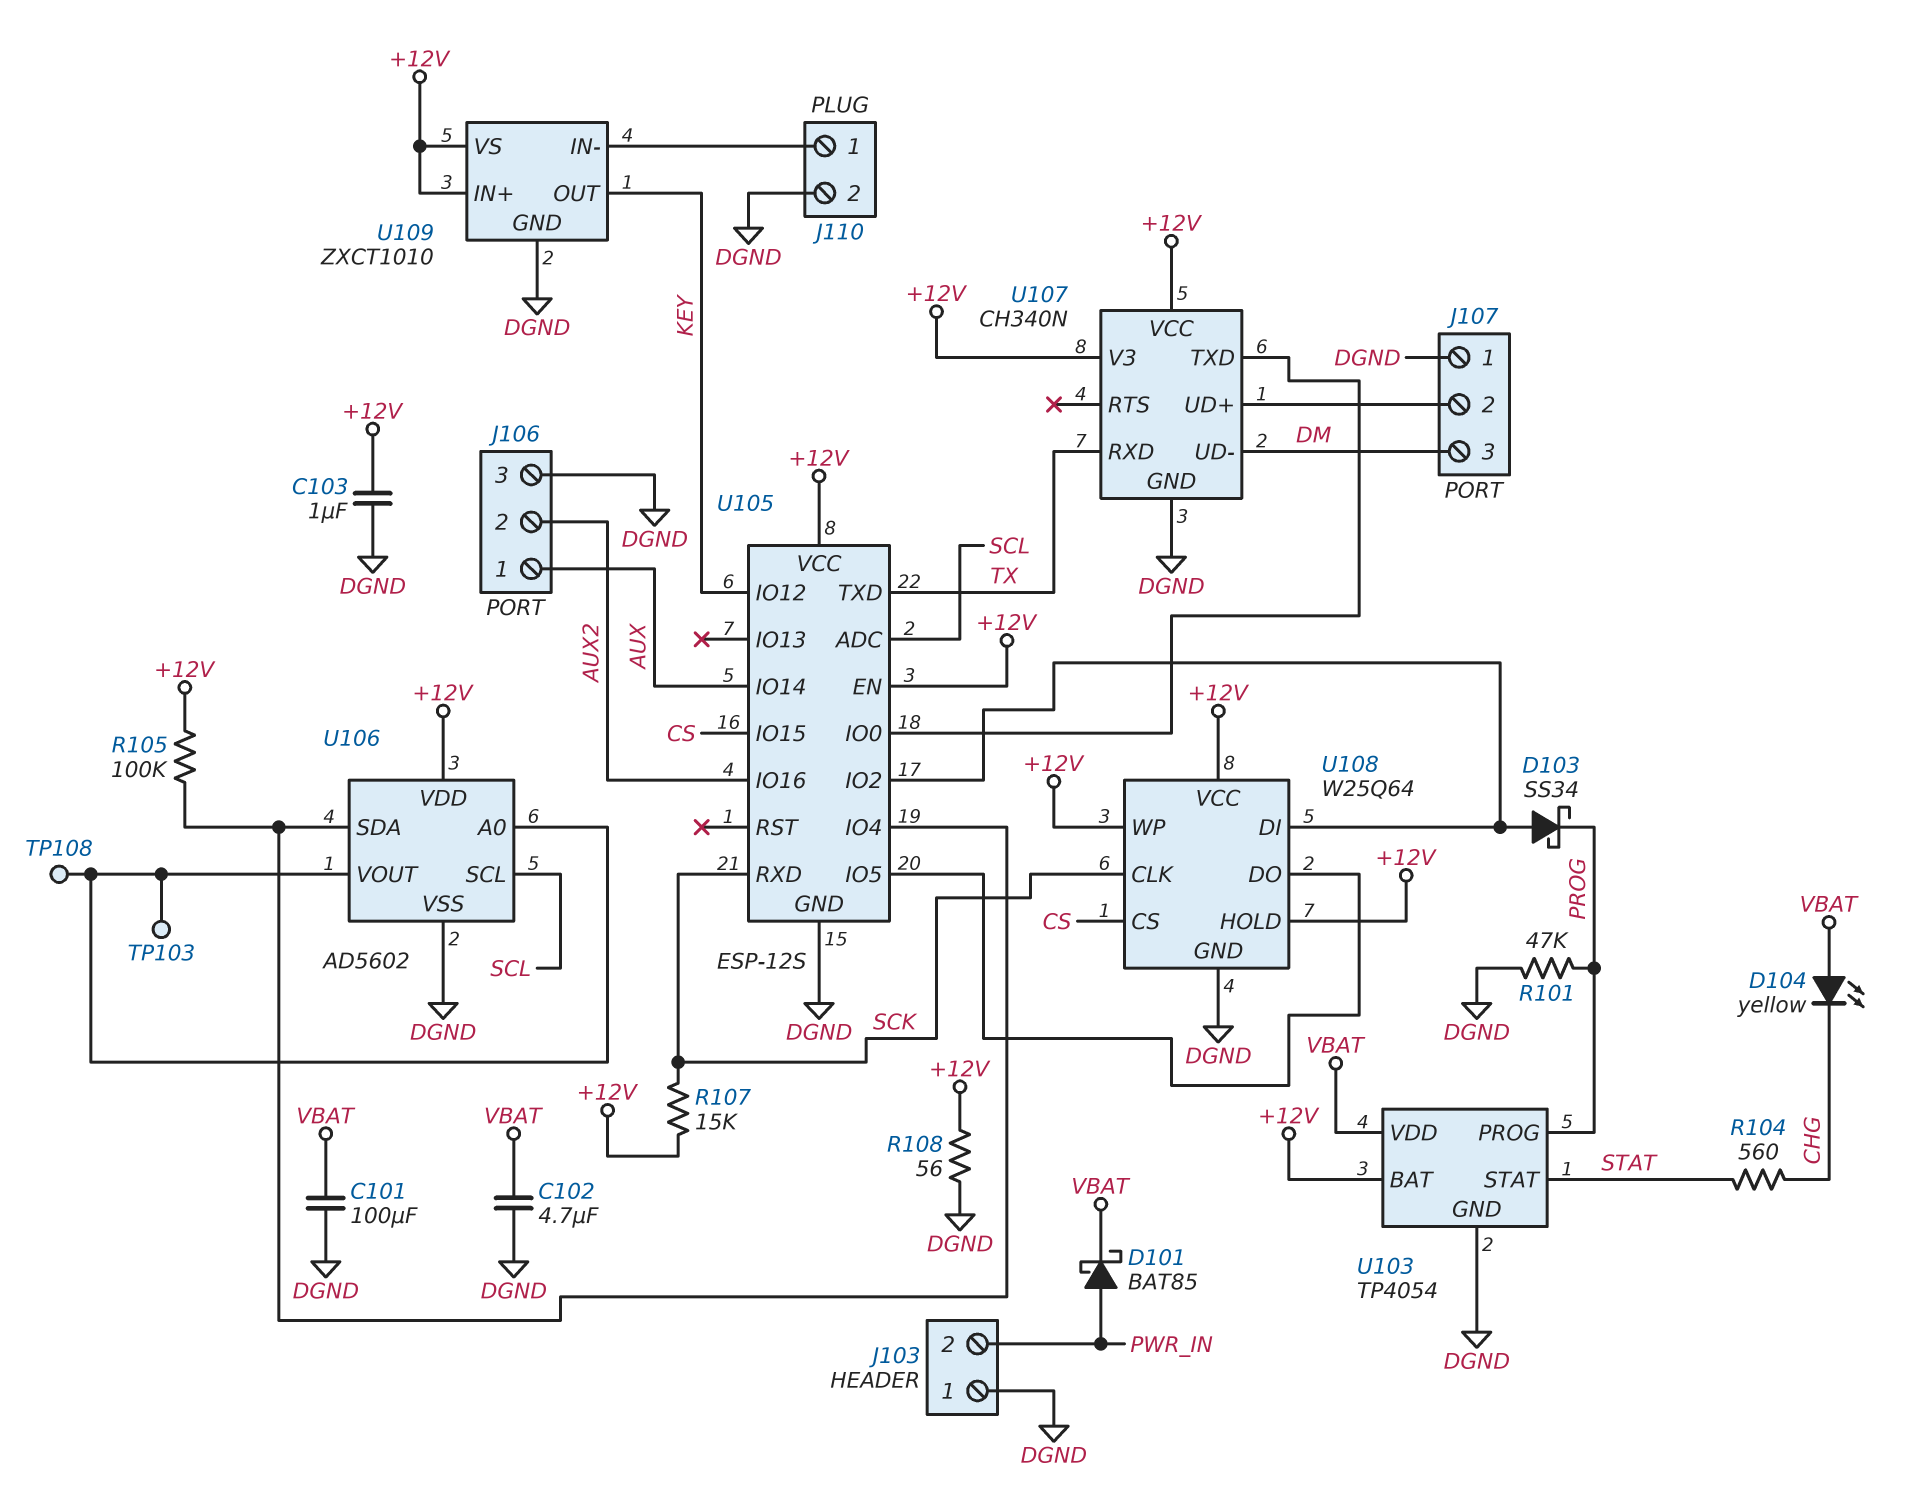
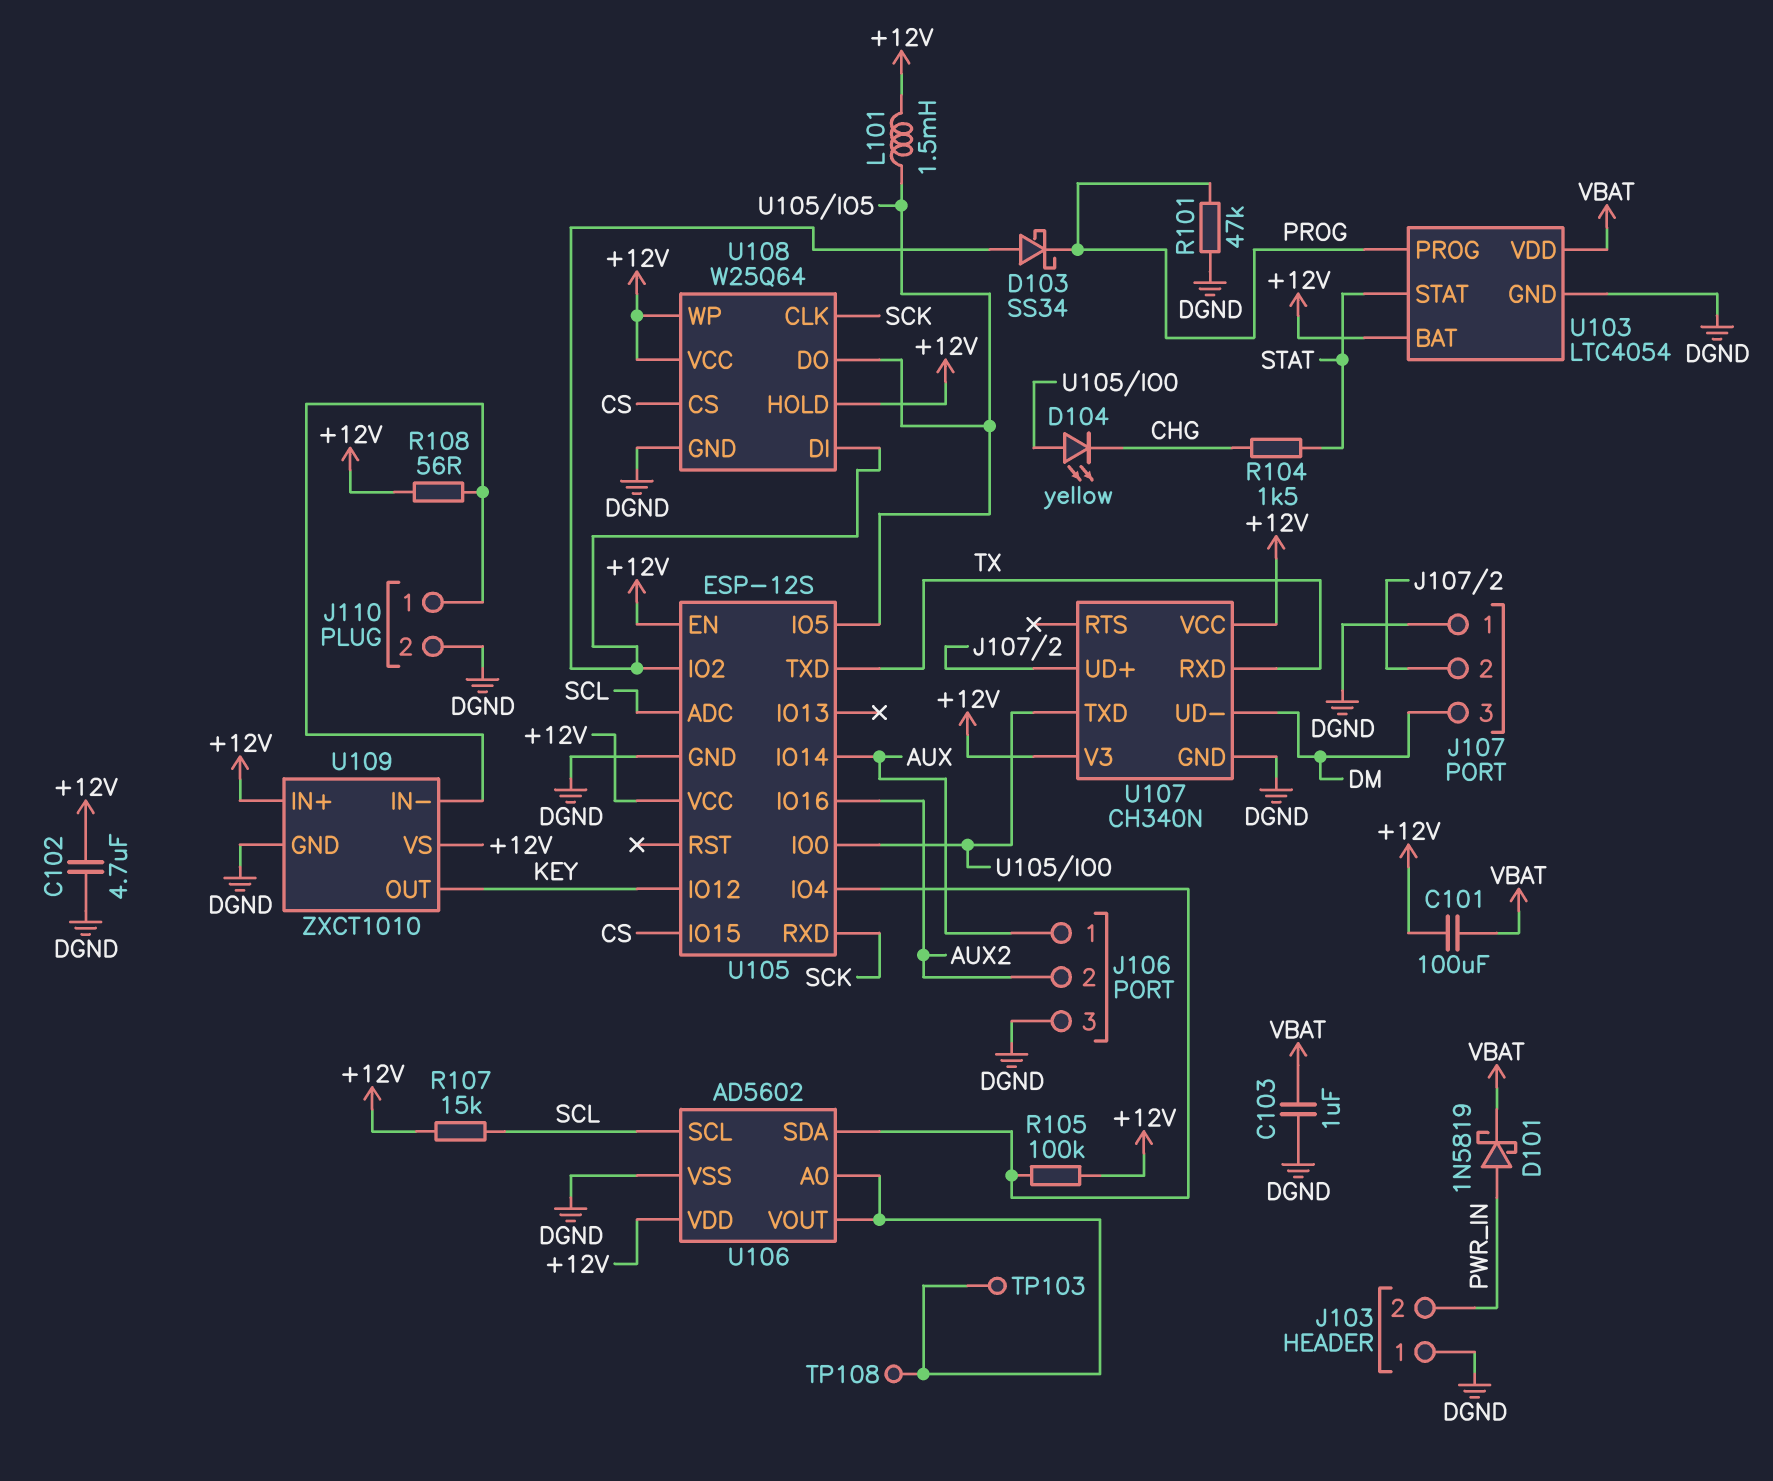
C101: 100uF (DGND, VBAT) -> 100uF (+12V, VBAT)
C102: 4.7uF (DGND, VBAT) -> 4.7uF (+12V, DGND)
C103: 1uF (+12V, DGND) -> 1uF (DGND, VBAT)
D101: schottky BAT85 (A PWR_IN, K VBAT) -> schottky 1N5819 (A PWR_IN, K VBAT)
D104: LED yellow (A VBAT, K CHG) -> LED yellow (A U105/IO0, K CHG)
L101: none -> 1.5mH (+12V, U105/IO5)
R104: 560 (CHG, STAT) -> 1.5k (CHG, STAT)
R107: 15k (+12V, SCK) -> 15k (+12V, SCL)
R108: 56 (+12V, DGND) -> 56 (+12V, J110/1)
U103: TP4054 -> LTC4054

Work to complete → The answer must be one number, the count of lines above that hold the word "DGND".

Completed exercise → 4